▸ Activity: Search the listing below for the string "arbre" and show each line that contains it.

▸ Source data:
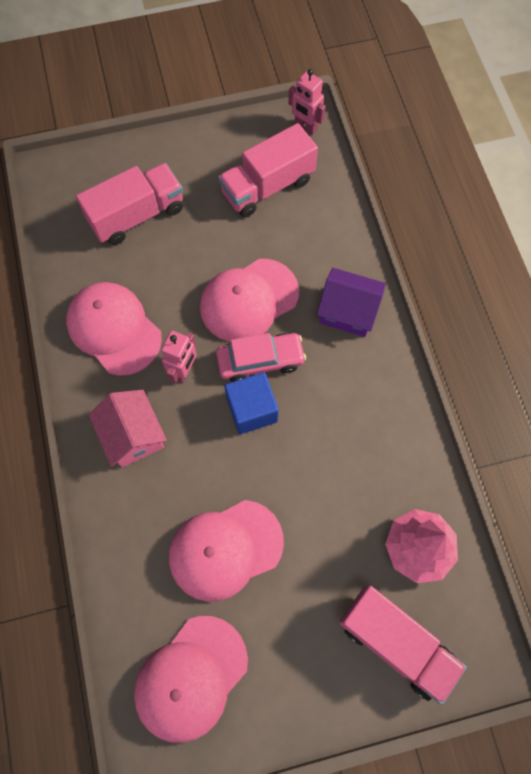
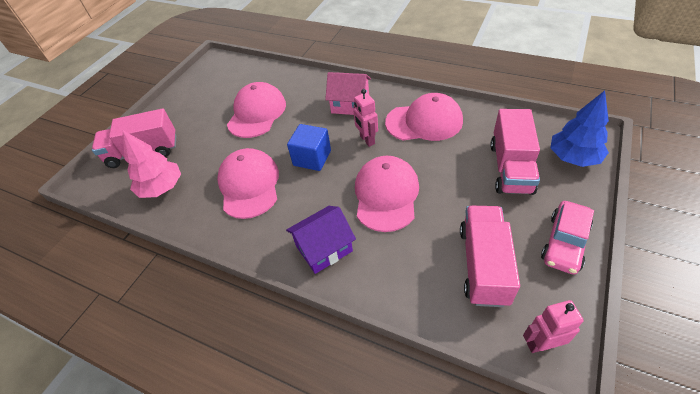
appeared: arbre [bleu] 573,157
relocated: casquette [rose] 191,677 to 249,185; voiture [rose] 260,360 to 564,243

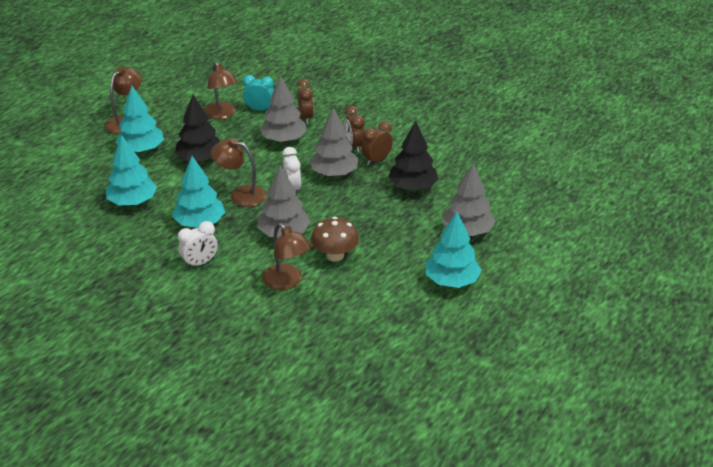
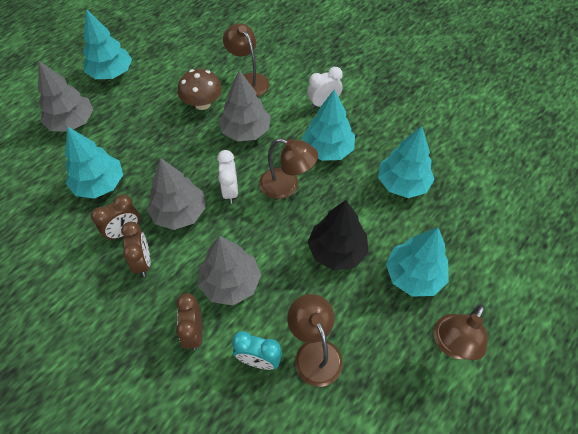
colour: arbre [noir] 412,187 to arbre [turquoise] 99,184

▸ Response to the task:
appeared: arbre [bleu] 573,157
colour: arbre [noir] 412,187 to arbre [turquoise] 99,184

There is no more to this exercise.